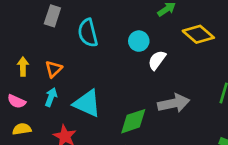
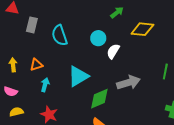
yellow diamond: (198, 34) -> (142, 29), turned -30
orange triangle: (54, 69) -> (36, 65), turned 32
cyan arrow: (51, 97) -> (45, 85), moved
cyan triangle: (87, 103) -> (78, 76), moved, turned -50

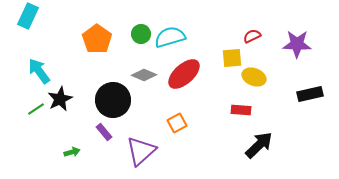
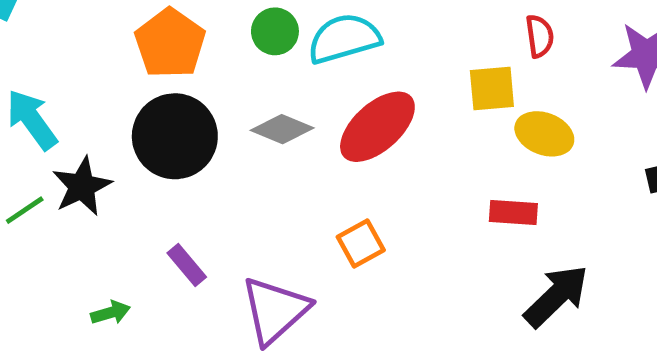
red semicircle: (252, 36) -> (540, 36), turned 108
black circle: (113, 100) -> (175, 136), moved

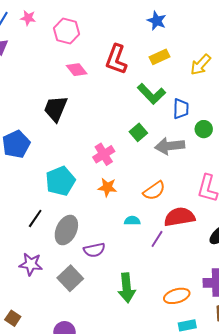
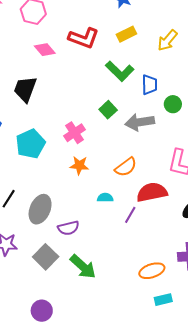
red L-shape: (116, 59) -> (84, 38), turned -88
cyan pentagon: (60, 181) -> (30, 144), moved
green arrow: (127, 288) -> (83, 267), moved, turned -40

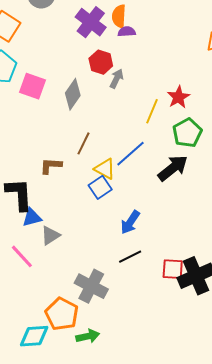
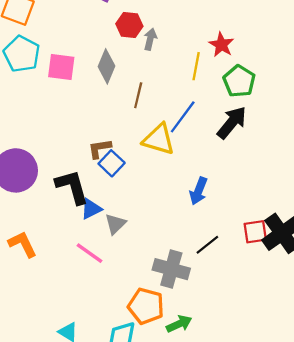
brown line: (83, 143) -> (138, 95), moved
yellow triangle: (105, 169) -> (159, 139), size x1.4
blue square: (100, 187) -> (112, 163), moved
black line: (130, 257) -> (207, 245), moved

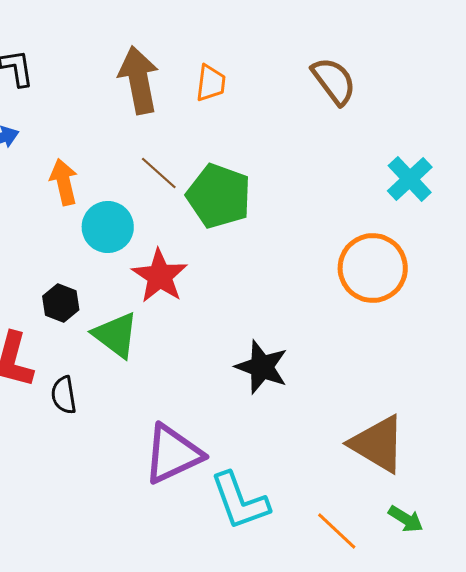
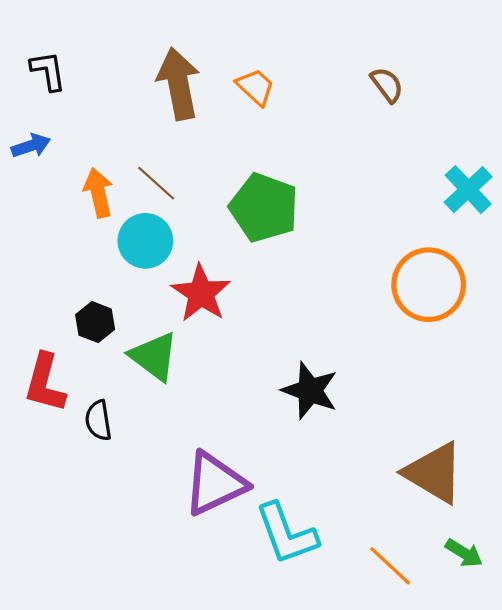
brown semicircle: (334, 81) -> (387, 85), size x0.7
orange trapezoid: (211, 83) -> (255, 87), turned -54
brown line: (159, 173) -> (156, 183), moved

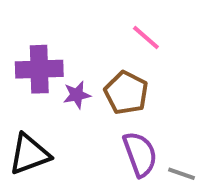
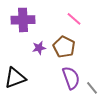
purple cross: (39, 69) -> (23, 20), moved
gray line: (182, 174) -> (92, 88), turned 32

------

## PROBLEM
Transcribe exactly the lines from the one with "cyan triangle: (87, 103)" to the last line of the records, both included, so that no picture appears in the copy.

## PROBLEM SOLUTION
cyan triangle: (87, 103) -> (78, 76), moved, turned -50

red semicircle: (252, 36) -> (540, 36), turned 108
black circle: (113, 100) -> (175, 136), moved

red L-shape: (116, 59) -> (84, 38), turned -88
cyan pentagon: (60, 181) -> (30, 144), moved
green arrow: (127, 288) -> (83, 267), moved, turned -40

brown line: (83, 143) -> (138, 95), moved
yellow triangle: (105, 169) -> (159, 139), size x1.4
blue square: (100, 187) -> (112, 163), moved
black line: (130, 257) -> (207, 245), moved

brown semicircle: (334, 81) -> (387, 85), size x0.7
orange trapezoid: (211, 83) -> (255, 87), turned -54
brown line: (159, 173) -> (156, 183), moved

purple cross: (39, 69) -> (23, 20), moved
gray line: (182, 174) -> (92, 88), turned 32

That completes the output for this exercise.